WHAT THE EXERCISE ASKS: All entries are to be copied verbatim, while the pictures stay out.

Change detection outputs:

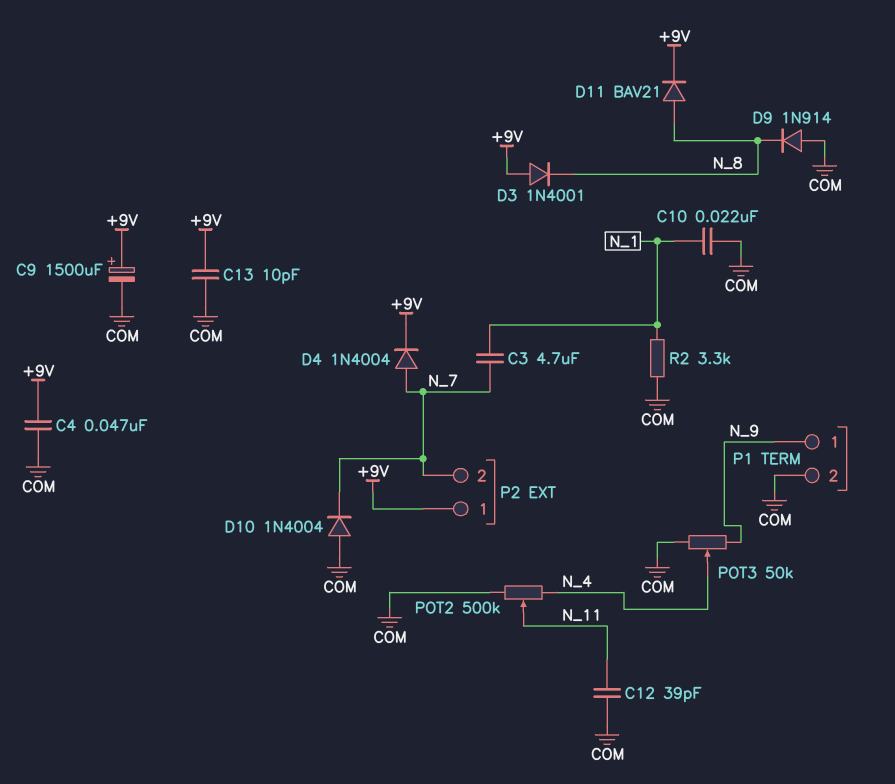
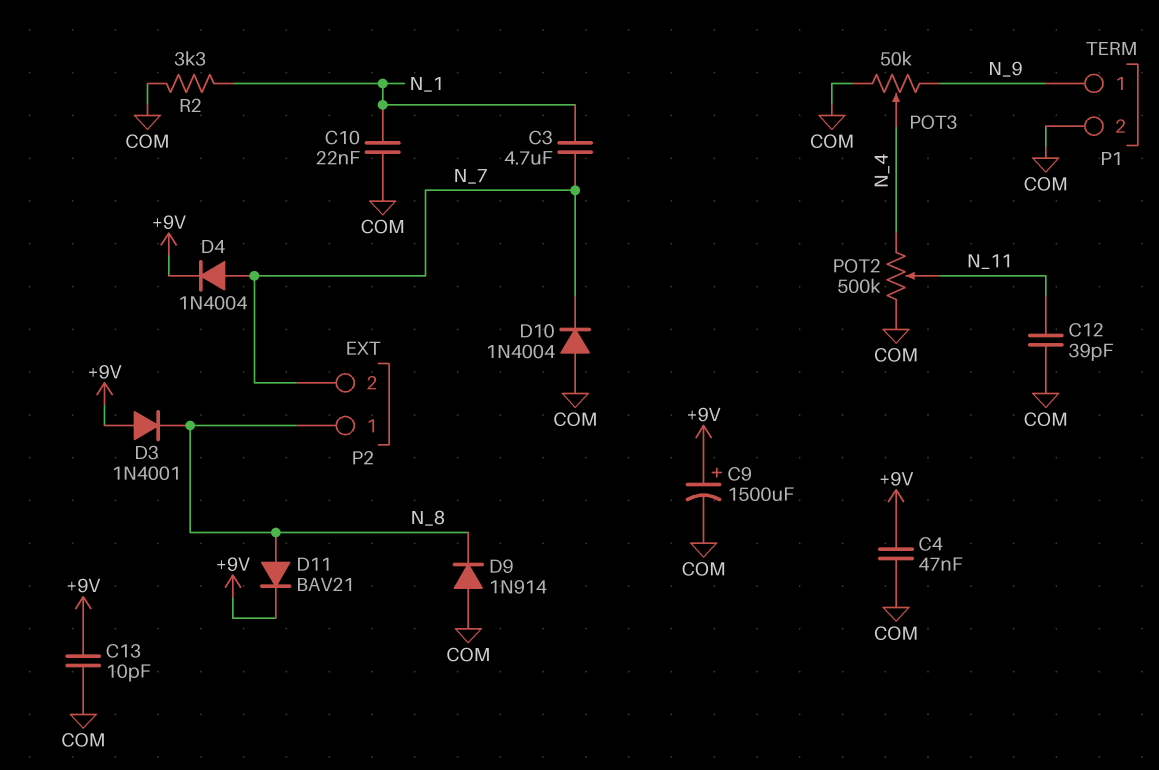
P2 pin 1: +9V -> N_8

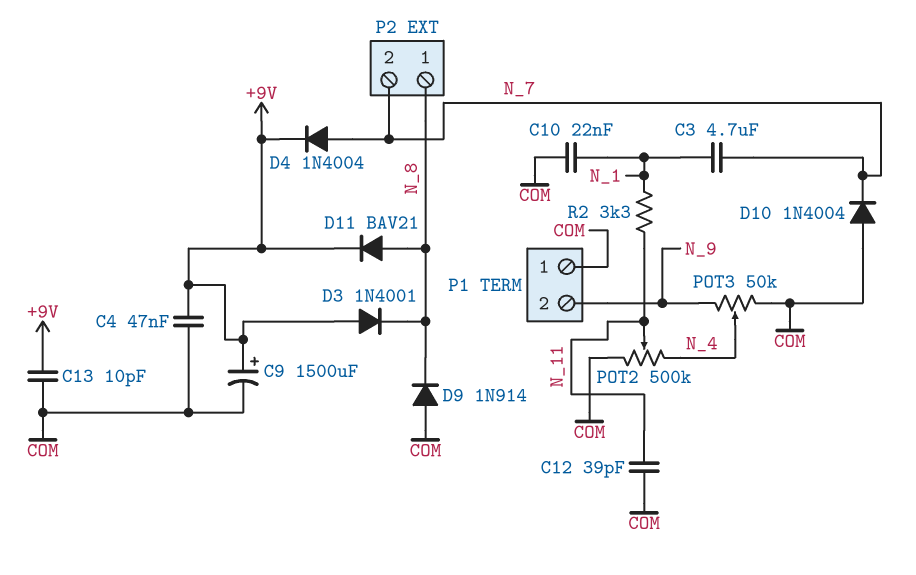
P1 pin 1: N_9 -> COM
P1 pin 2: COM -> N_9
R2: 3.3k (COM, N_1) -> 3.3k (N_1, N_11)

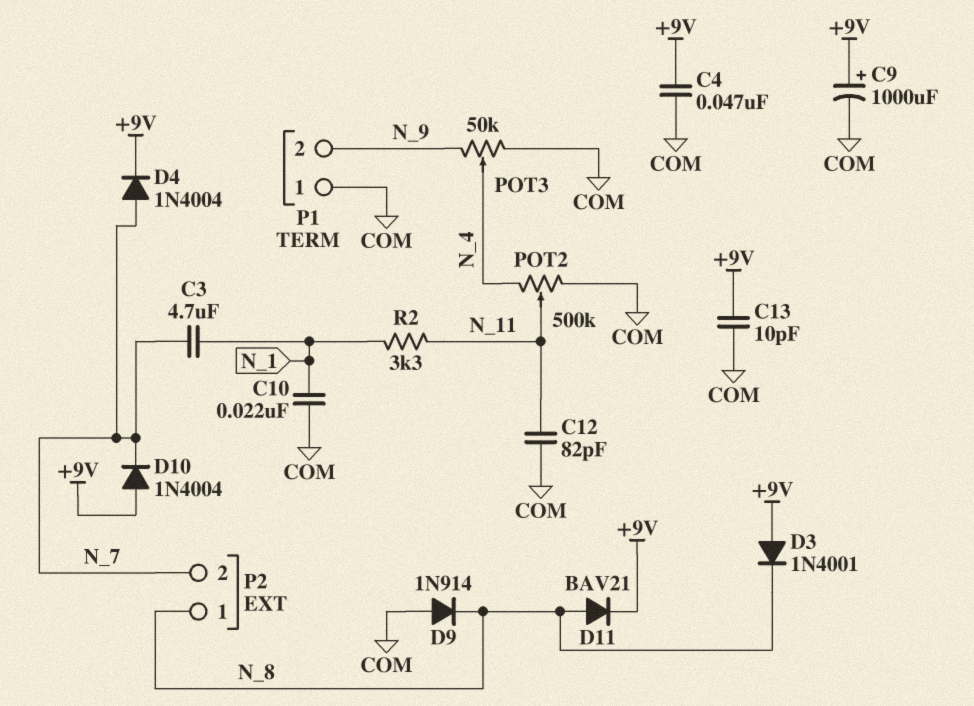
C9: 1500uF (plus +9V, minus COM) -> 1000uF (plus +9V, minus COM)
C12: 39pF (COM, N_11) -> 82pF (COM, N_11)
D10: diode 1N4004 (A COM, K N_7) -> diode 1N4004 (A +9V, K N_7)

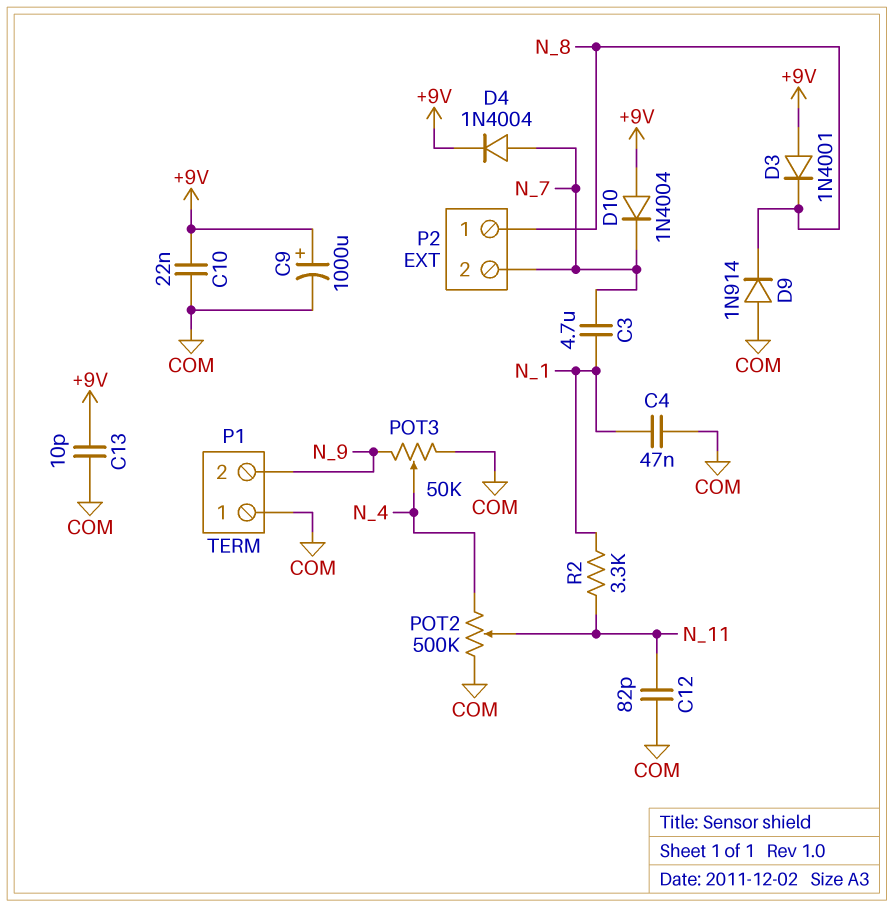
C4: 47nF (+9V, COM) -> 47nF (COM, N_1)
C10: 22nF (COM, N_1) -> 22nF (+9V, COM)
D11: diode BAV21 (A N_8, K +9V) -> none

EXERCISE OUTPUT:
P2 pin 1: +9V -> N_8

P1 pin 1: N_9 -> COM
P1 pin 2: COM -> N_9
R2: 3.3k (COM, N_1) -> 3.3k (N_1, N_11)

C9: 1500uF (plus +9V, minus COM) -> 1000uF (plus +9V, minus COM)
C12: 39pF (COM, N_11) -> 82pF (COM, N_11)
D10: diode 1N4004 (A COM, K N_7) -> diode 1N4004 (A +9V, K N_7)

C4: 47nF (+9V, COM) -> 47nF (COM, N_1)
C10: 22nF (COM, N_1) -> 22nF (+9V, COM)
D11: diode BAV21 (A N_8, K +9V) -> none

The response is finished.